# PROMPT:
Copy every entry exactly as it reads and exclude whatever pictures appear.

Stored records
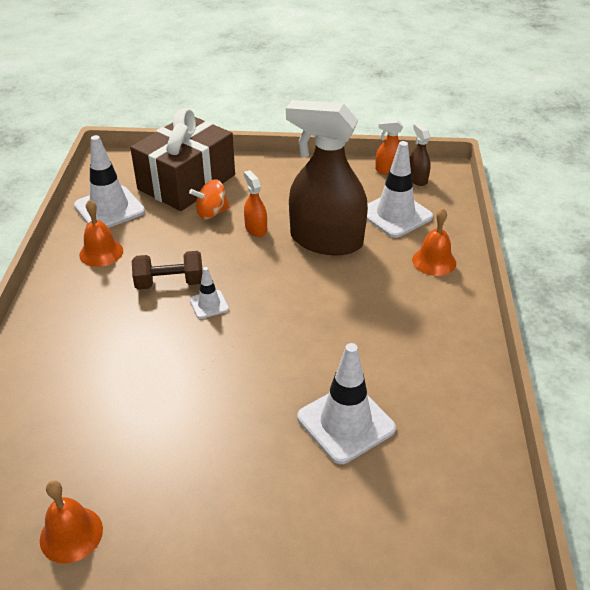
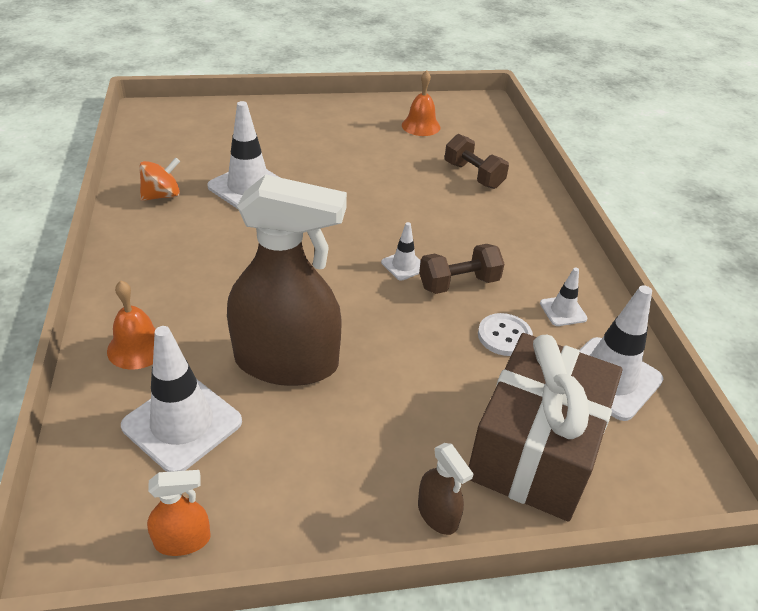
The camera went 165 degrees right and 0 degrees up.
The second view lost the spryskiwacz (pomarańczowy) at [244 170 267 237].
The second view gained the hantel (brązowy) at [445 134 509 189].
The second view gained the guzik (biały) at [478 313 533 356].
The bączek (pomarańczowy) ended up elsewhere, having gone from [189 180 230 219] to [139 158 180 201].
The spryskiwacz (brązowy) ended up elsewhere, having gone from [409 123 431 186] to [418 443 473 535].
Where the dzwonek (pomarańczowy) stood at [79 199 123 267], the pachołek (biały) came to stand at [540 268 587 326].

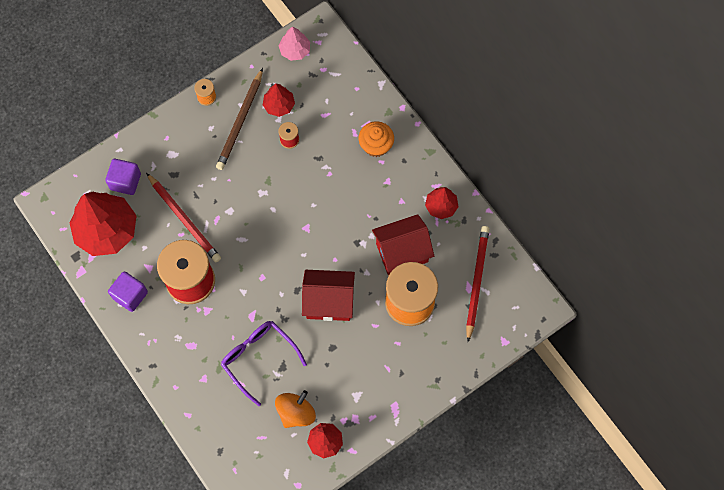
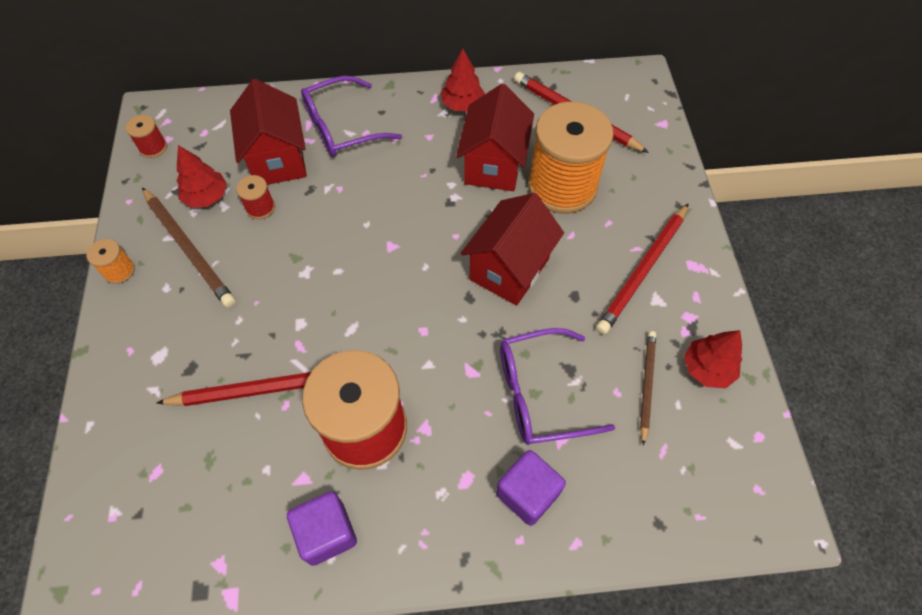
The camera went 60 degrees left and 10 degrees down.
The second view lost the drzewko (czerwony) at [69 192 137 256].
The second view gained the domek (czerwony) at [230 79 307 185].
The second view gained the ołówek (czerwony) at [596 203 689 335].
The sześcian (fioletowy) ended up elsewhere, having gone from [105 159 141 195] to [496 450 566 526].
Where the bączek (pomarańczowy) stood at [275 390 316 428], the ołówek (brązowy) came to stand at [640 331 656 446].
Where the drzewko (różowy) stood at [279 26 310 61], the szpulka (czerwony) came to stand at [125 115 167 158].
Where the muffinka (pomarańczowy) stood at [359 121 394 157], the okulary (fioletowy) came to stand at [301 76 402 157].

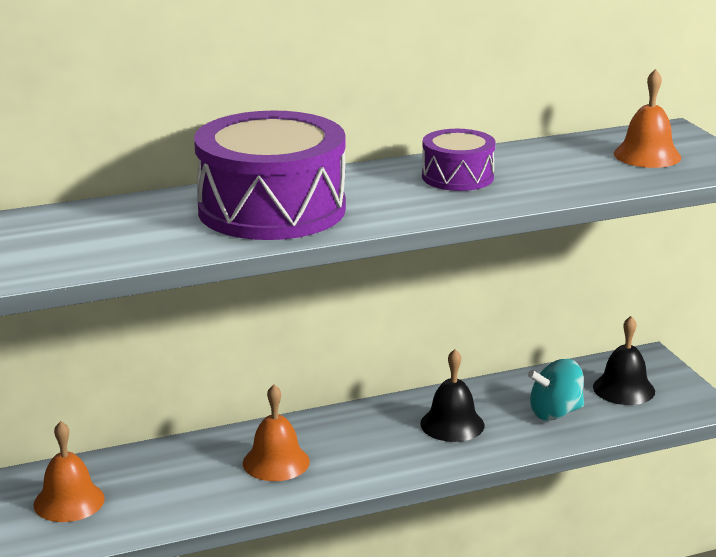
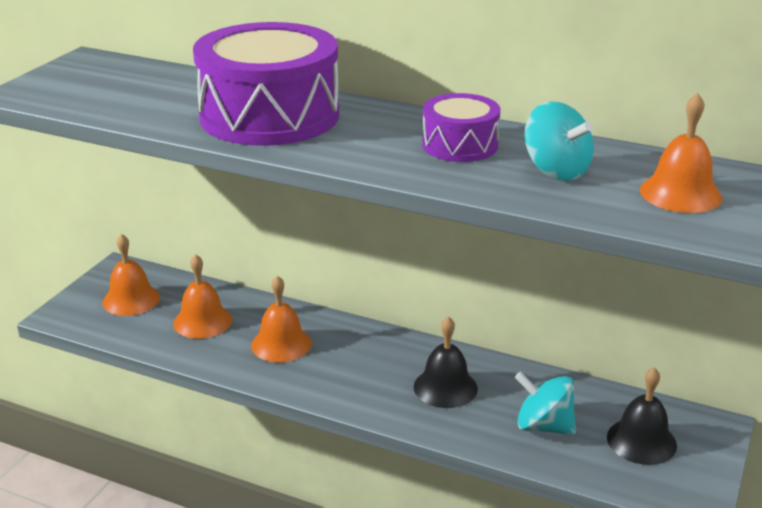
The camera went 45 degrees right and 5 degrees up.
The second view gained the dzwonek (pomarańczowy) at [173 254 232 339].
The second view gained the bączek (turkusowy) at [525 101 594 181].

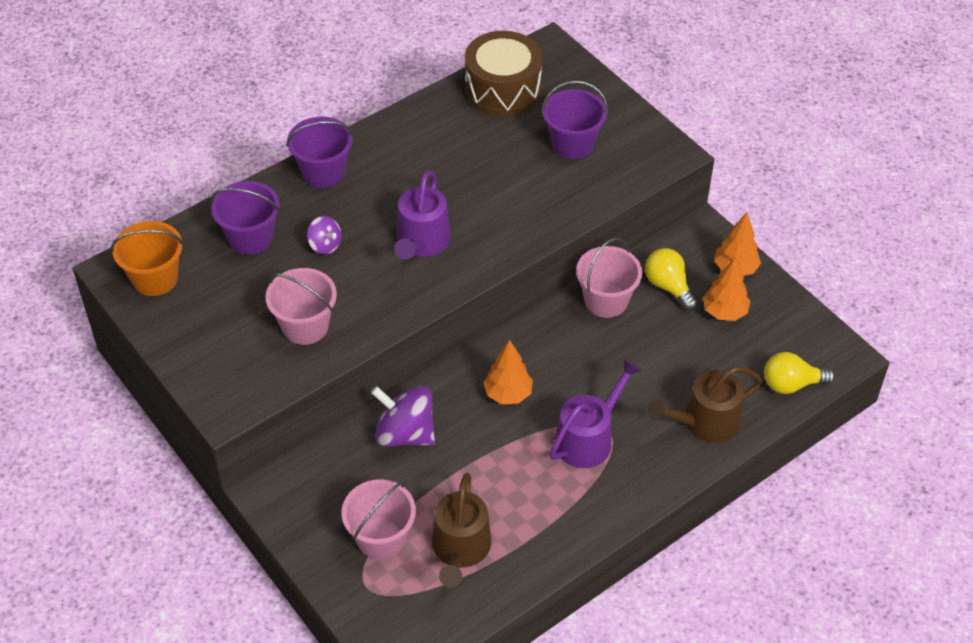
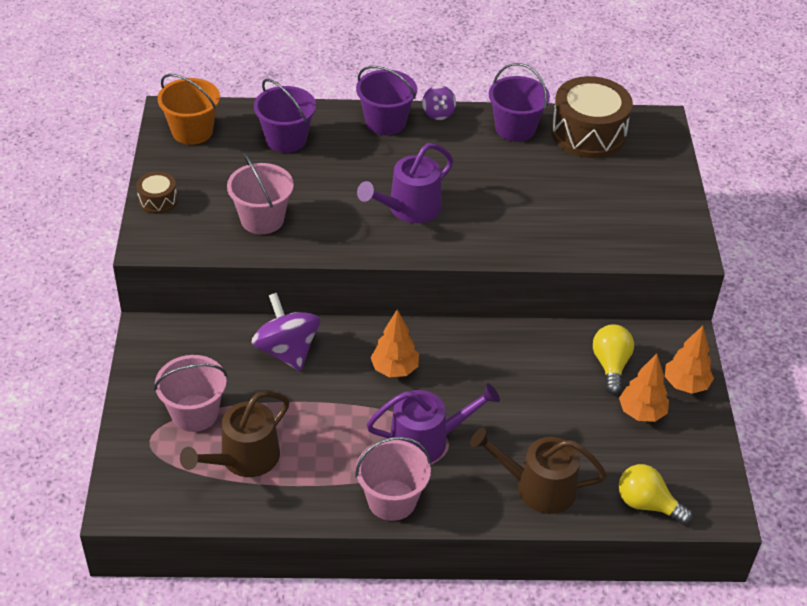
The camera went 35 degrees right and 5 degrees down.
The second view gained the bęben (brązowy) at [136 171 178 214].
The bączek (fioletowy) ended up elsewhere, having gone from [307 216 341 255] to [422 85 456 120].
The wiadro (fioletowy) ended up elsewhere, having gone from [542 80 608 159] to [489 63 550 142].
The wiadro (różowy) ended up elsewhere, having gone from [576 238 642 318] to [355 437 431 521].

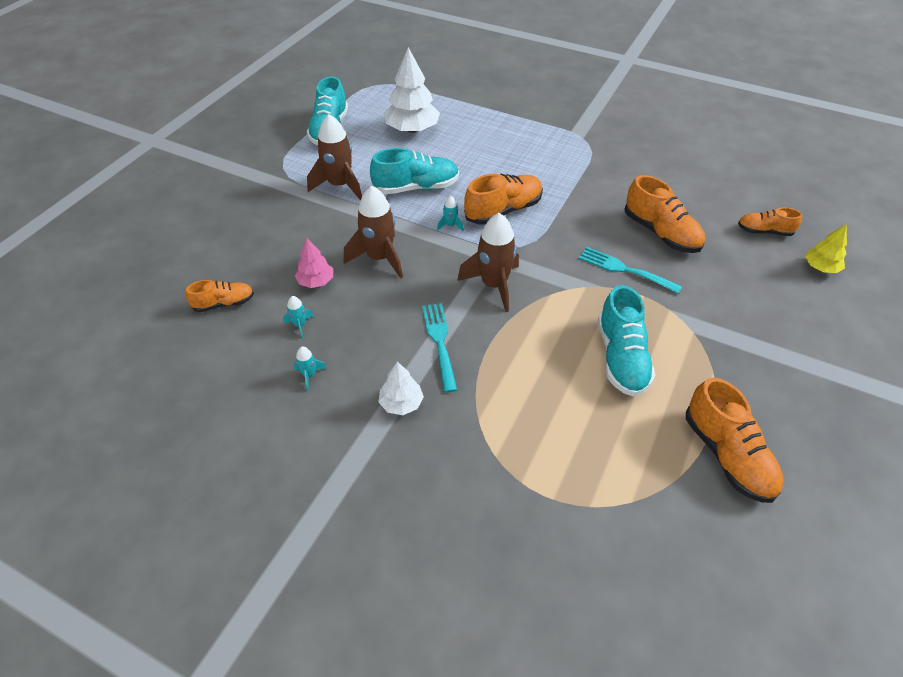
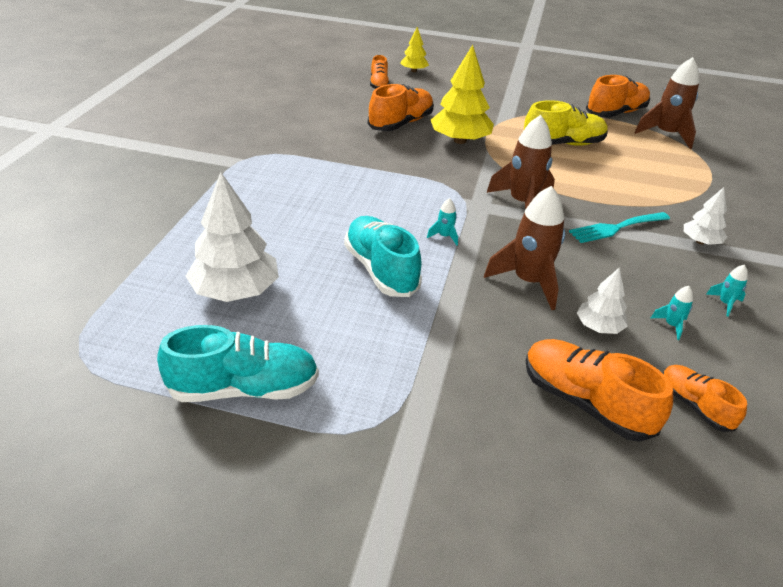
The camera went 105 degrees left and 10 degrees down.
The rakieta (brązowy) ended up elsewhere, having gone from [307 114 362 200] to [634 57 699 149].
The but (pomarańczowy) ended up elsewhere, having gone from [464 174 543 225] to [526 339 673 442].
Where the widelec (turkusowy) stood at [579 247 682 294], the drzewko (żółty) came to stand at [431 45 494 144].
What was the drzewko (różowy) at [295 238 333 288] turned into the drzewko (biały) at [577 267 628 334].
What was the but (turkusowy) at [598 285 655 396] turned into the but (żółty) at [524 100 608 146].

# OUTPUT OF THE EXERCISE:
The camera went 165 degrees right and 0 degrees up.
The second view lost the spryskiwacz (pomarańczowy) at [244 170 267 237].
The second view gained the hantel (brązowy) at [445 134 509 189].
The second view gained the guzik (biały) at [478 313 533 356].
The bączek (pomarańczowy) ended up elsewhere, having gone from [189 180 230 219] to [139 158 180 201].
The spryskiwacz (brązowy) ended up elsewhere, having gone from [409 123 431 186] to [418 443 473 535].
Where the dzwonek (pomarańczowy) stood at [79 199 123 267], the pachołek (biały) came to stand at [540 268 587 326].

The camera went 60 degrees left and 10 degrees down.
The second view lost the drzewko (czerwony) at [69 192 137 256].
The second view gained the domek (czerwony) at [230 79 307 185].
The second view gained the ołówek (czerwony) at [596 203 689 335].
The sześcian (fioletowy) ended up elsewhere, having gone from [105 159 141 195] to [496 450 566 526].
Where the bączek (pomarańczowy) stood at [275 390 316 428], the ołówek (brązowy) came to stand at [640 331 656 446].
Where the drzewko (różowy) stood at [279 26 310 61], the szpulka (czerwony) came to stand at [125 115 167 158].
Where the muffinka (pomarańczowy) stood at [359 121 394 157], the okulary (fioletowy) came to stand at [301 76 402 157].

The camera went 45 degrees right and 5 degrees up.
The second view gained the dzwonek (pomarańczowy) at [173 254 232 339].
The second view gained the bączek (turkusowy) at [525 101 594 181].

The camera went 35 degrees right and 5 degrees down.
The second view gained the bęben (brązowy) at [136 171 178 214].
The bączek (fioletowy) ended up elsewhere, having gone from [307 216 341 255] to [422 85 456 120].
The wiadro (fioletowy) ended up elsewhere, having gone from [542 80 608 159] to [489 63 550 142].
The wiadro (różowy) ended up elsewhere, having gone from [576 238 642 318] to [355 437 431 521].

The camera went 105 degrees left and 10 degrees down.
The rakieta (brązowy) ended up elsewhere, having gone from [307 114 362 200] to [634 57 699 149].
The but (pomarańczowy) ended up elsewhere, having gone from [464 174 543 225] to [526 339 673 442].
Where the widelec (turkusowy) stood at [579 247 682 294], the drzewko (żółty) came to stand at [431 45 494 144].
What was the drzewko (różowy) at [295 238 333 288] turned into the drzewko (biały) at [577 267 628 334].
What was the but (turkusowy) at [598 285 655 396] turned into the but (żółty) at [524 100 608 146].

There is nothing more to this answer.